* [Object displacement listings]:
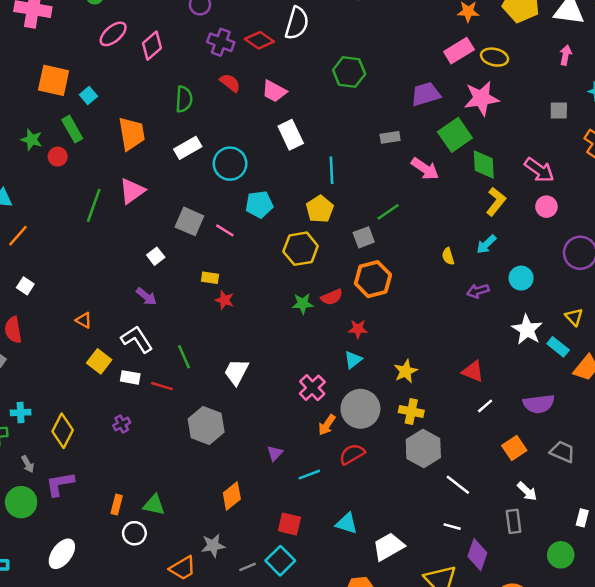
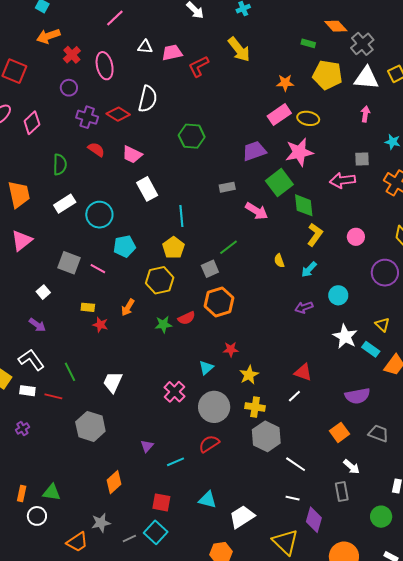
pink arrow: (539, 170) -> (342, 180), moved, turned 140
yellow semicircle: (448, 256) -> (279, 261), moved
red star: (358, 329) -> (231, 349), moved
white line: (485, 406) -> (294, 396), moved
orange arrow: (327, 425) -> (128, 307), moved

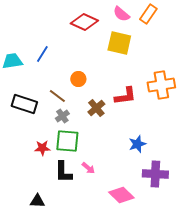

...

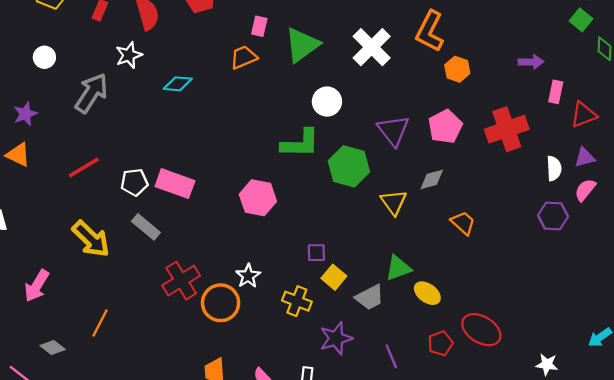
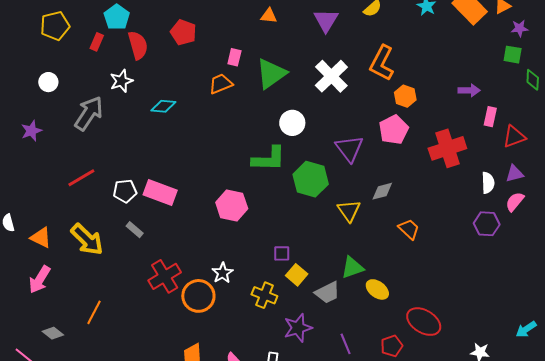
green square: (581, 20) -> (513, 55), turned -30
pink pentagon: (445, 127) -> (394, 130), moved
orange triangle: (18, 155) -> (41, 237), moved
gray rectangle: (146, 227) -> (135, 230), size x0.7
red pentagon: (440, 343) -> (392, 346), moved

* [Task statement]:
Please copy the lines above from the line with "white line: (485, 406) -> (294, 396), moved" up to and including the line with "orange arrow: (327, 425) -> (128, 307), moved", exactly as written and with nothing else.

* [Task result]:
white line: (485, 406) -> (294, 396), moved
orange arrow: (327, 425) -> (128, 307), moved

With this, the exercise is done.